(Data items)
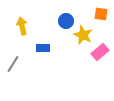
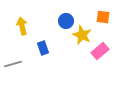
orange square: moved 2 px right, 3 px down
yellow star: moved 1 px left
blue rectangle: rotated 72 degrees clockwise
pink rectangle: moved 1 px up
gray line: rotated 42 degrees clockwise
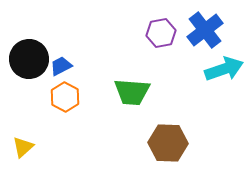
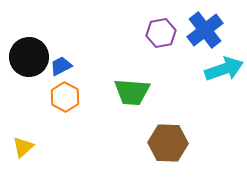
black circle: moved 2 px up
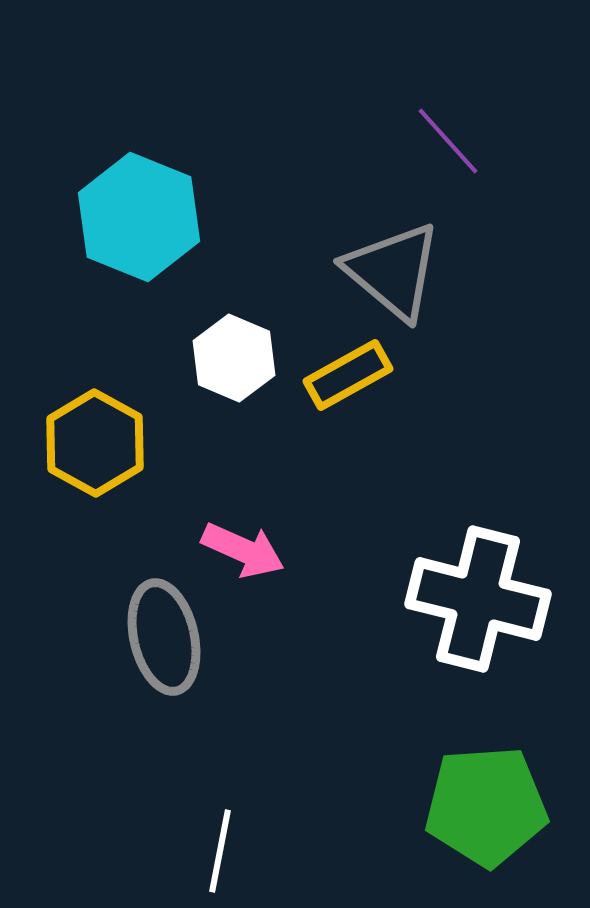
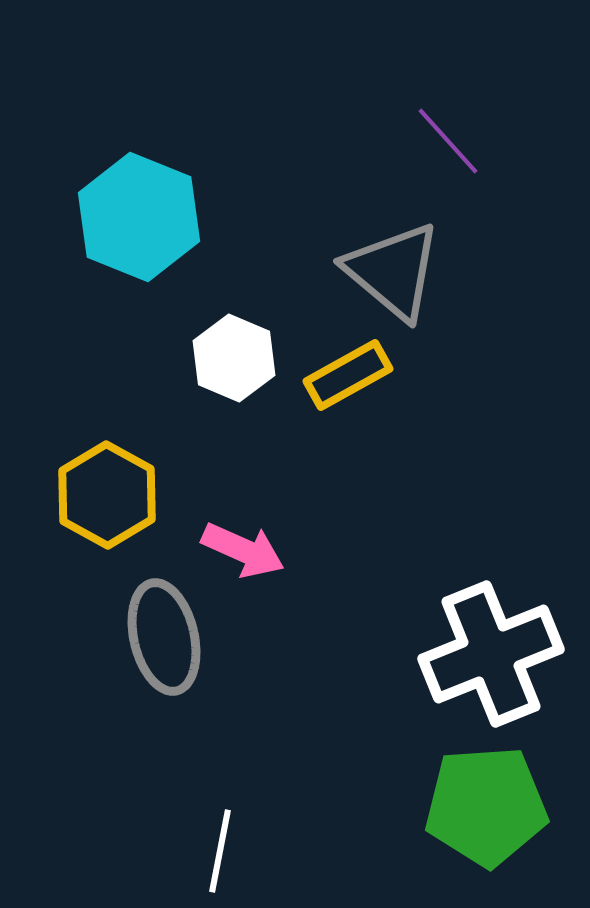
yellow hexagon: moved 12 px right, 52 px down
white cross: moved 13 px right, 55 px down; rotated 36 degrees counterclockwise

▸ **Set problem**:
Please arrange the text lines of all the entries above as a JSON list of strings, one string per line, leaving out blank lines and the pictures.

▸ **Task answer**:
[
  "orange square: moved 2 px right, 3 px down",
  "yellow star: moved 1 px left",
  "blue rectangle: rotated 72 degrees clockwise",
  "pink rectangle: moved 1 px up",
  "gray line: rotated 42 degrees clockwise",
  "black circle: moved 2 px up",
  "yellow hexagon: moved 12 px right, 52 px down",
  "white cross: moved 13 px right, 55 px down; rotated 36 degrees counterclockwise"
]